■ Exercise ■
Go through the data below and return each line where the string "white" occurs.

■ Material supplied ■
-------

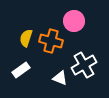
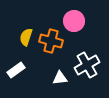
yellow semicircle: moved 1 px up
white cross: moved 3 px right
white rectangle: moved 5 px left
white triangle: rotated 28 degrees counterclockwise
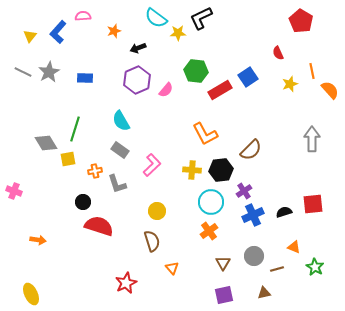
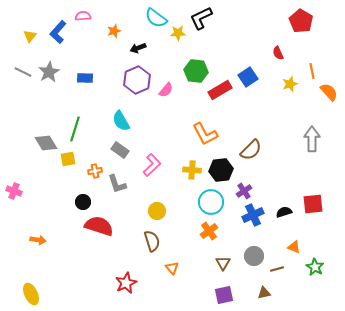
orange semicircle at (330, 90): moved 1 px left, 2 px down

-------

■ Result ■
white cross: moved 3 px right
white rectangle: moved 5 px left
white triangle: rotated 28 degrees counterclockwise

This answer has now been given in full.